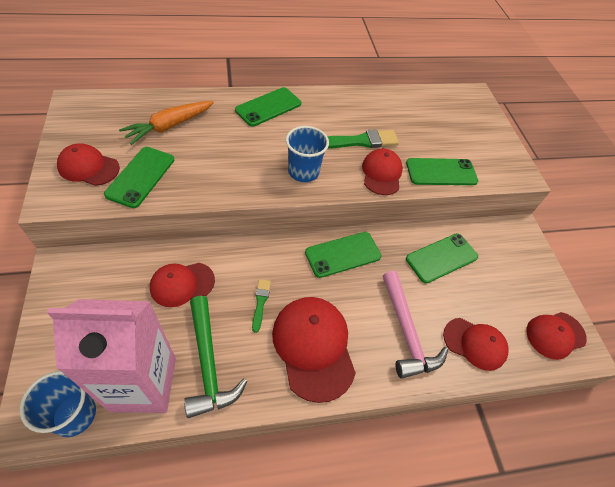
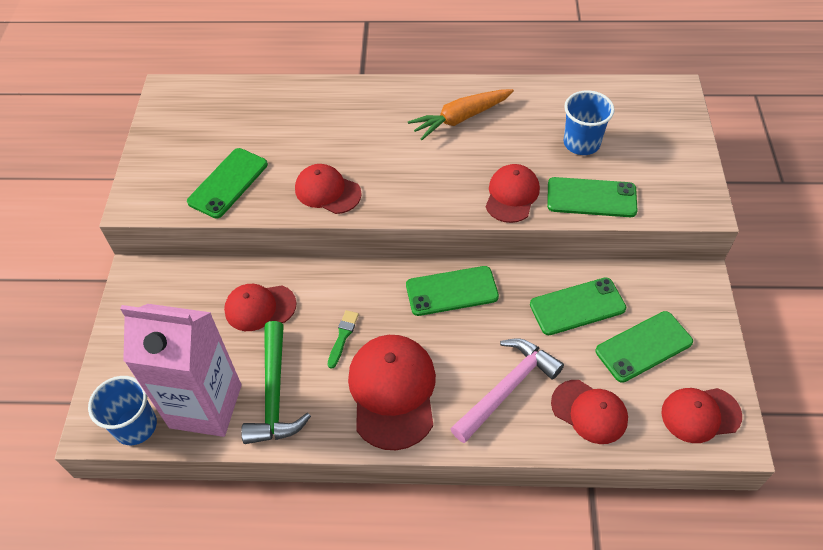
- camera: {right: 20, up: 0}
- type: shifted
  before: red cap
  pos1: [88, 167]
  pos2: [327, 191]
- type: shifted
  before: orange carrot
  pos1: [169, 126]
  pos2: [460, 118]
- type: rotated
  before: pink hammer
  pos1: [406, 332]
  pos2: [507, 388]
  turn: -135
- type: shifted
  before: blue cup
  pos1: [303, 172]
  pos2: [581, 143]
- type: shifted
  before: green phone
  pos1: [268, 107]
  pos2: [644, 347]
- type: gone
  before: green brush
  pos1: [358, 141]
----
TRY IT: Set down exactly the line with "pos2: [460, 118]" and each line after it up to the end of the records, adding nothing.

SOLUTION FOR THIS PROBLEM:
  pos2: [460, 118]
- type: rotated
  before: pink hammer
  pos1: [406, 332]
  pos2: [507, 388]
  turn: -135
- type: shifted
  before: blue cup
  pos1: [303, 172]
  pos2: [581, 143]
- type: shifted
  before: green phone
  pos1: [268, 107]
  pos2: [644, 347]
- type: gone
  before: green brush
  pos1: [358, 141]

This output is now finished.